Produce a word-for-word copy of the line that contains "(383, 116) = (253, 211): red" and each line after it through the end of the material, omitting pictures and all other lines.

━━ Given records ━━

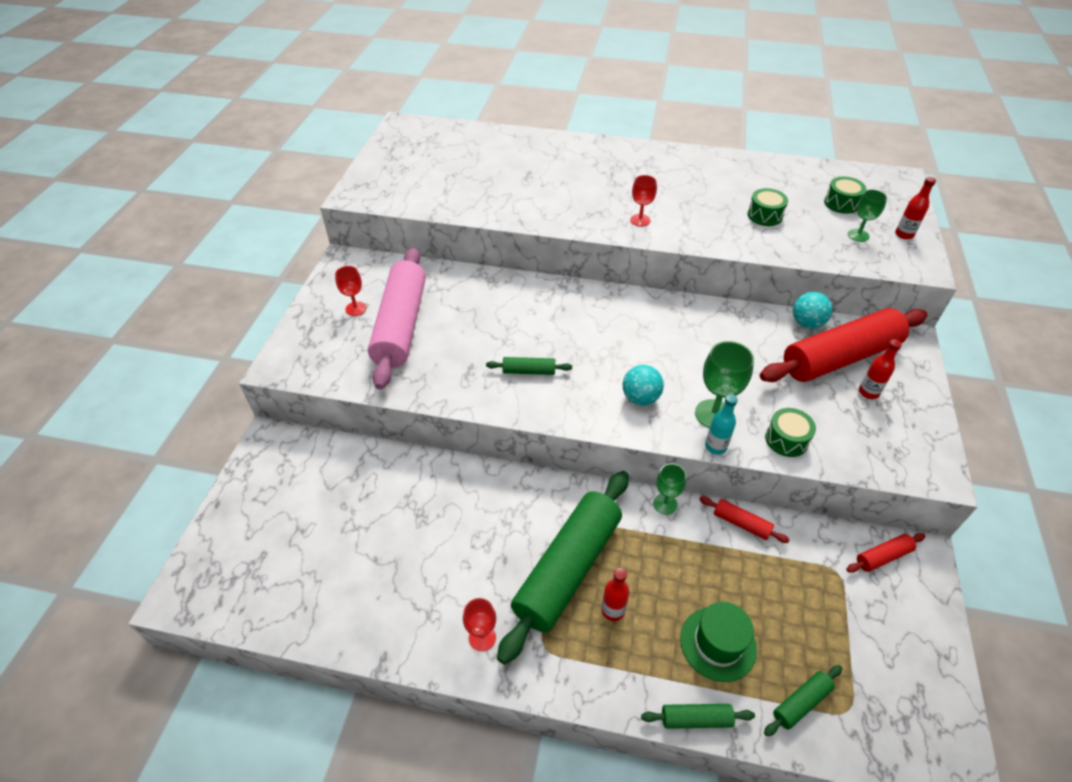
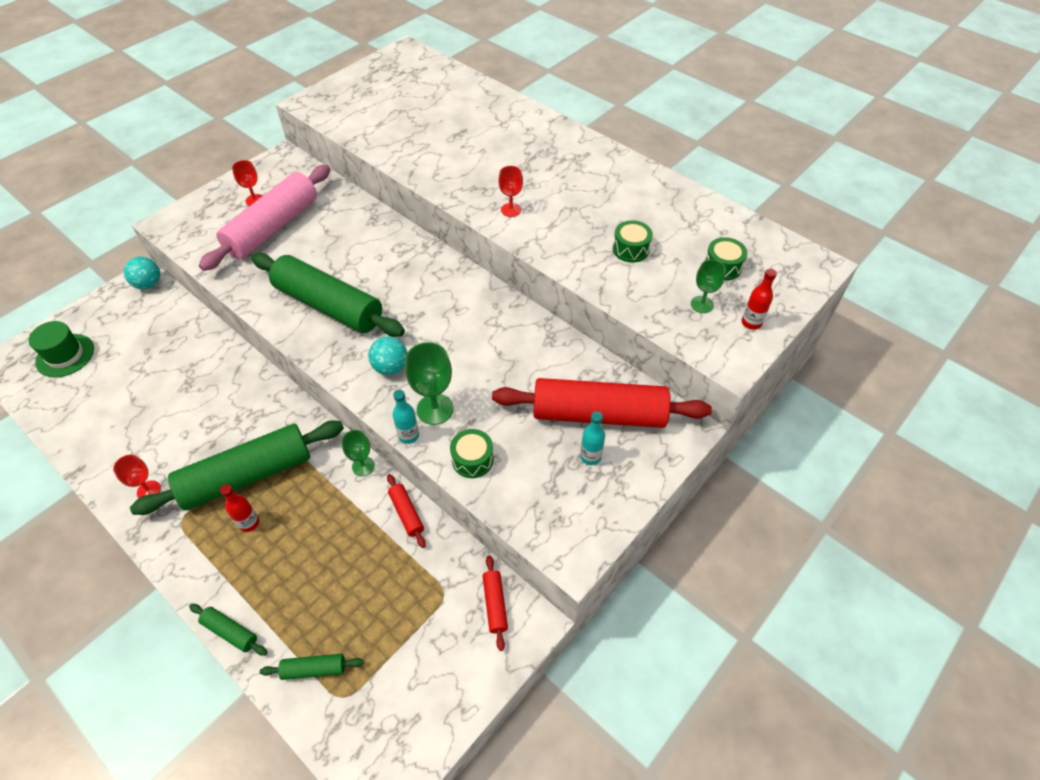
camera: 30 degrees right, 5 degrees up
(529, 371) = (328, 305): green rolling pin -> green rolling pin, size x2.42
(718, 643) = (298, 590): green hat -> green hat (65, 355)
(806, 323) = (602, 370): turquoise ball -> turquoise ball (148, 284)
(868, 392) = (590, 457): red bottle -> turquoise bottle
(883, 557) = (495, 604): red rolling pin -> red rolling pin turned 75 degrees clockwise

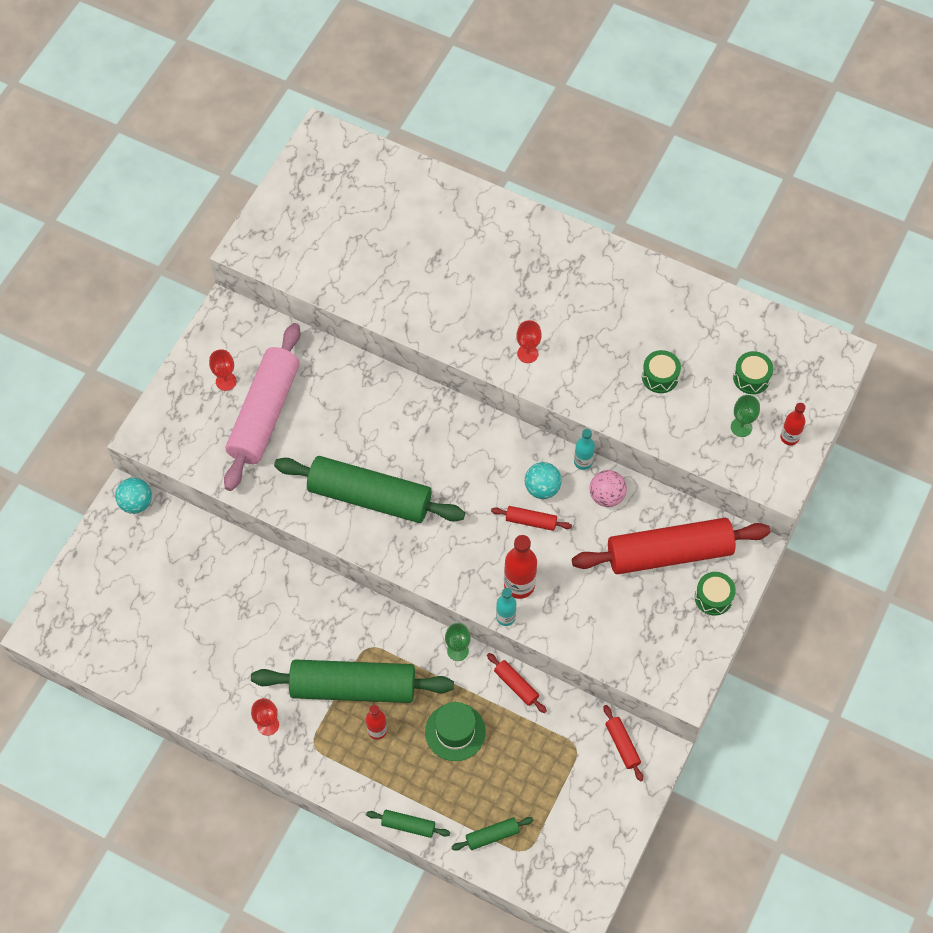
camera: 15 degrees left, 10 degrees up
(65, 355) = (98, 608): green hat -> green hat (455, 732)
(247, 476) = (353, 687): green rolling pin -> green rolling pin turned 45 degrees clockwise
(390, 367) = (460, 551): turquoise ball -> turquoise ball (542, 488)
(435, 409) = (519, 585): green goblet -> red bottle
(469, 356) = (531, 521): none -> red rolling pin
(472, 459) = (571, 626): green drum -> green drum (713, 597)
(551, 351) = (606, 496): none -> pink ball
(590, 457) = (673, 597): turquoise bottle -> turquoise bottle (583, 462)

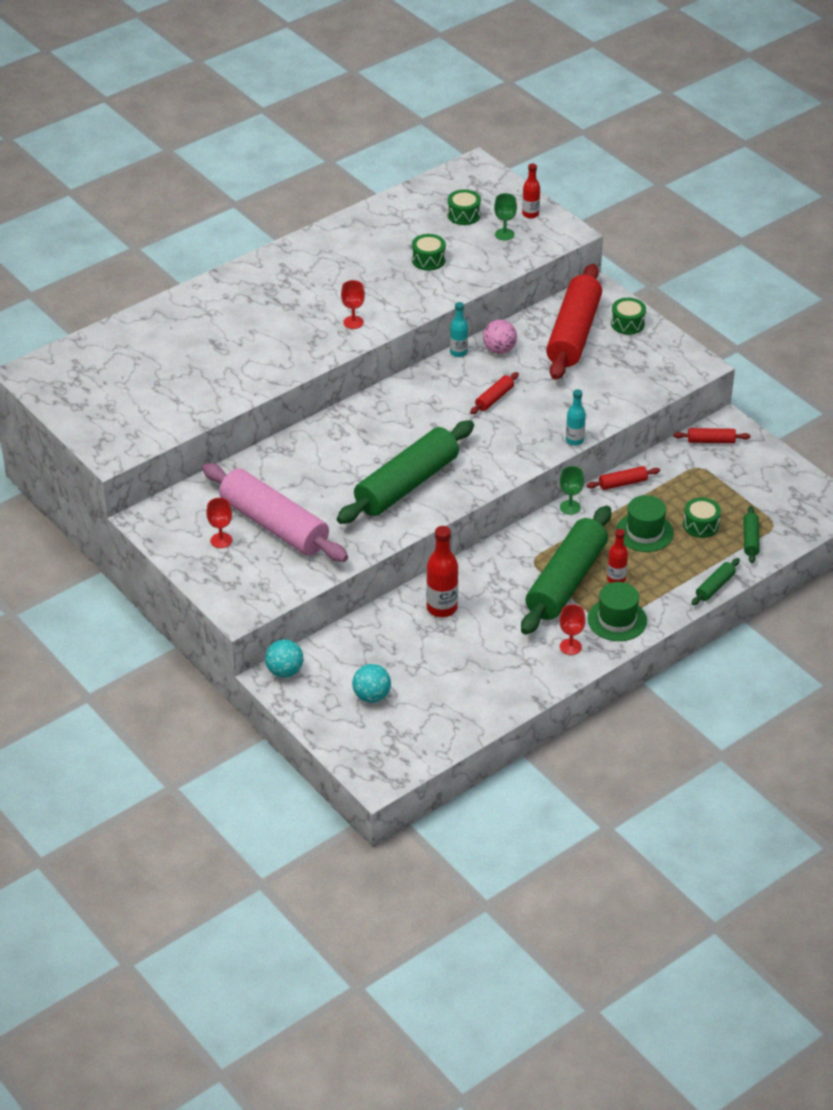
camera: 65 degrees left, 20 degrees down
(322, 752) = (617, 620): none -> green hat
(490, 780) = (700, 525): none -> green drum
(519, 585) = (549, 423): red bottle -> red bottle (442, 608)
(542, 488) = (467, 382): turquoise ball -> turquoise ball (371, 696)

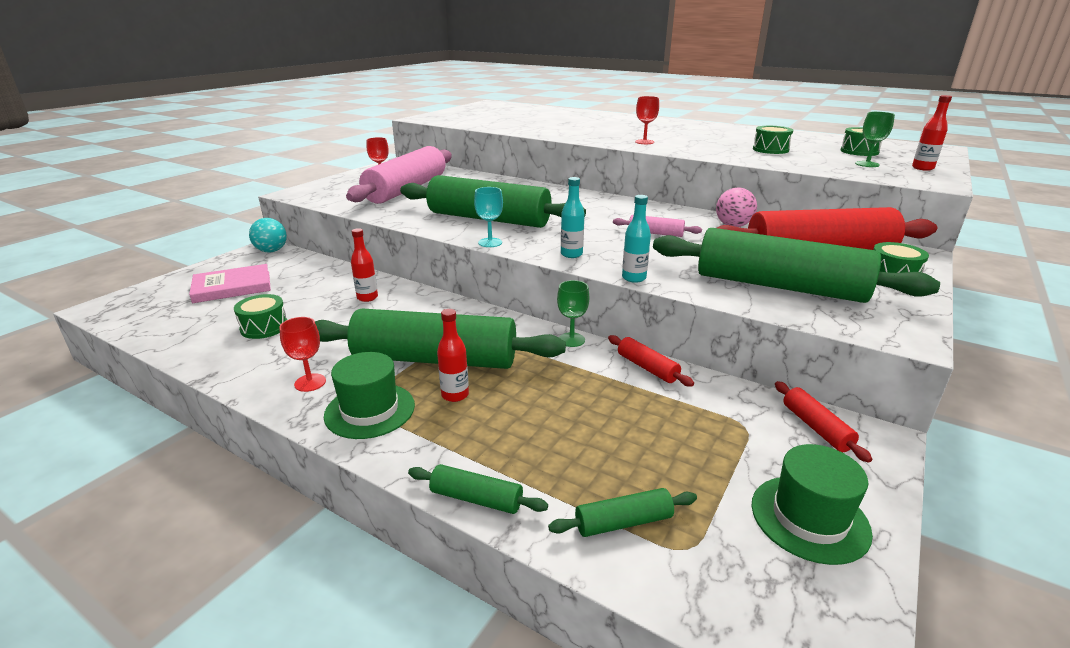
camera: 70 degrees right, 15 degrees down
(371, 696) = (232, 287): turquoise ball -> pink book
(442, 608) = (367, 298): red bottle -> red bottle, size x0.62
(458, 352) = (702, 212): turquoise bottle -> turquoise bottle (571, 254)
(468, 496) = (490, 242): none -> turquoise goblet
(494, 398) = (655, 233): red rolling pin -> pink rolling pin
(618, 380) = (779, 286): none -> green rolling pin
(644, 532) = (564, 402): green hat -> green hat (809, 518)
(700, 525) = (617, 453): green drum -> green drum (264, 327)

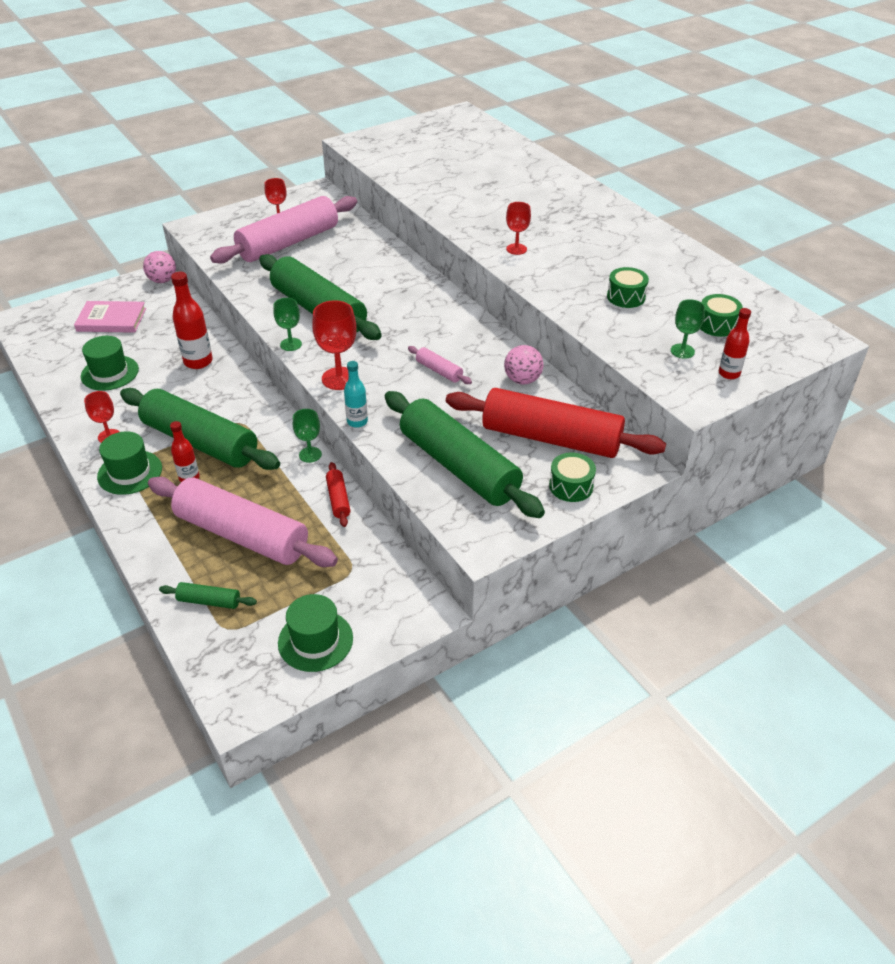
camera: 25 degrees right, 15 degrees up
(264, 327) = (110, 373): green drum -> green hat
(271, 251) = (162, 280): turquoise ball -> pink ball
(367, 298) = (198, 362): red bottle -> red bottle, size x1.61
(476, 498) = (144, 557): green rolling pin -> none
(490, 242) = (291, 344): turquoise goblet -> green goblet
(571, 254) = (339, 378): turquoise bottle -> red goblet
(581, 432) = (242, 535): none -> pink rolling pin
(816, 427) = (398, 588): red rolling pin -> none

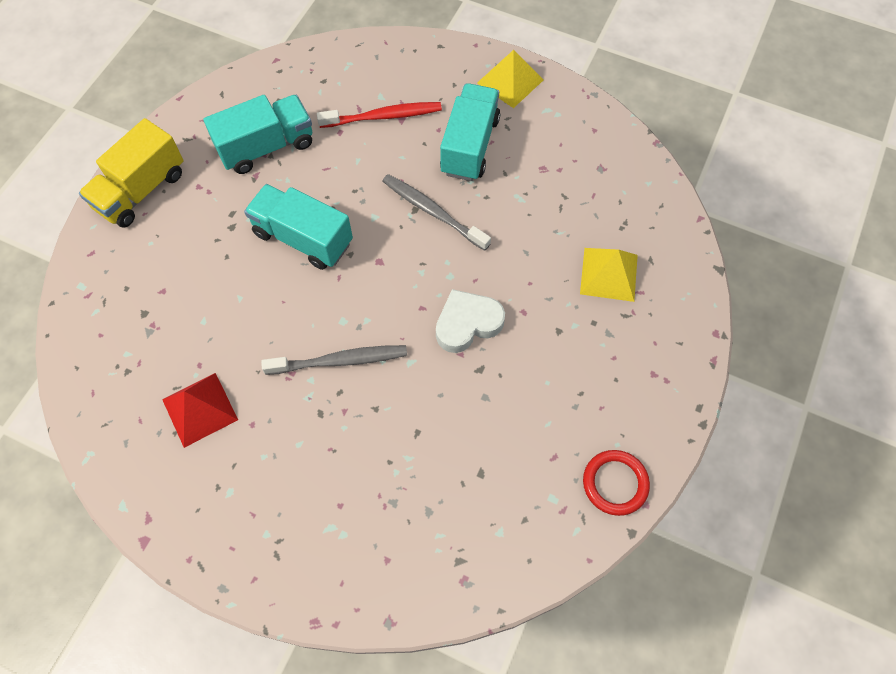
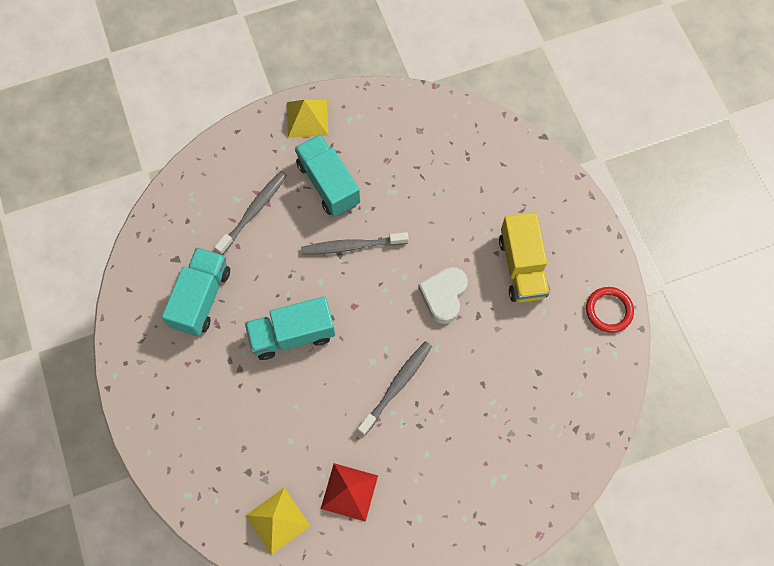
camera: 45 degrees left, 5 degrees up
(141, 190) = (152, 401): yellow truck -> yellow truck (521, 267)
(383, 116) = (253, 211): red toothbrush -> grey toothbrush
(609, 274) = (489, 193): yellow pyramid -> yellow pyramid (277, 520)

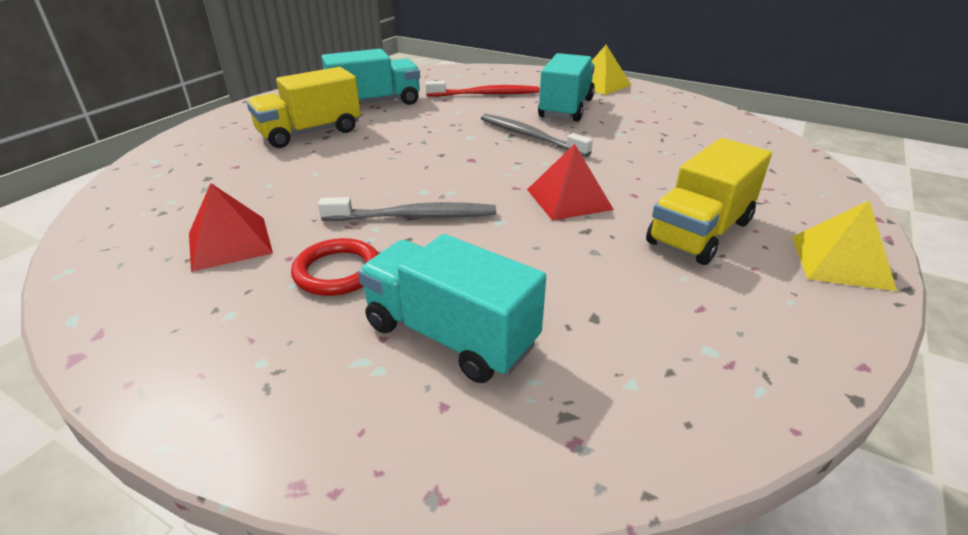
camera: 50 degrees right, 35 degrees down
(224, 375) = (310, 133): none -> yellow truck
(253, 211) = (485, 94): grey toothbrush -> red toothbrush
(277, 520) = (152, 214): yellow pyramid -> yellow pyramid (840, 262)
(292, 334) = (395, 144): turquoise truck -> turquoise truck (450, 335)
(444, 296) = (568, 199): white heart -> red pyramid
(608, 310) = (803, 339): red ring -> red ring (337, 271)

━━━

* Task result
(383, 116) = (253, 211): red toothbrush -> grey toothbrush
(609, 274) = (489, 193): yellow pyramid -> yellow pyramid (277, 520)

camera: 50 degrees right, 35 degrees down
(224, 375) = (310, 133): none -> yellow truck
(253, 211) = (485, 94): grey toothbrush -> red toothbrush
(277, 520) = (152, 214): yellow pyramid -> yellow pyramid (840, 262)
(292, 334) = (395, 144): turquoise truck -> turquoise truck (450, 335)
(444, 296) = (568, 199): white heart -> red pyramid
(608, 310) = (803, 339): red ring -> red ring (337, 271)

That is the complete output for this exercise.